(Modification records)

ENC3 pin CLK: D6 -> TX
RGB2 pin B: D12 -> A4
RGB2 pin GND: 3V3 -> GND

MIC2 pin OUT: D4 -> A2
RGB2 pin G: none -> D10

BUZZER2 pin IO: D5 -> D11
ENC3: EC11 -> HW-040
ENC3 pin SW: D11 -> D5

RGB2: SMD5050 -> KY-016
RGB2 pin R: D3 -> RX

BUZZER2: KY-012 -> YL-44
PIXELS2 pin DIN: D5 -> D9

- _Exercise_
Only the lines from the one with "RGB2 pin R: D3 -> RX" through the end of the data should be printed, each exactly as it appears.

- _Task answer_
RGB2 pin R: D3 -> RX

BUZZER2: KY-012 -> YL-44
PIXELS2 pin DIN: D5 -> D9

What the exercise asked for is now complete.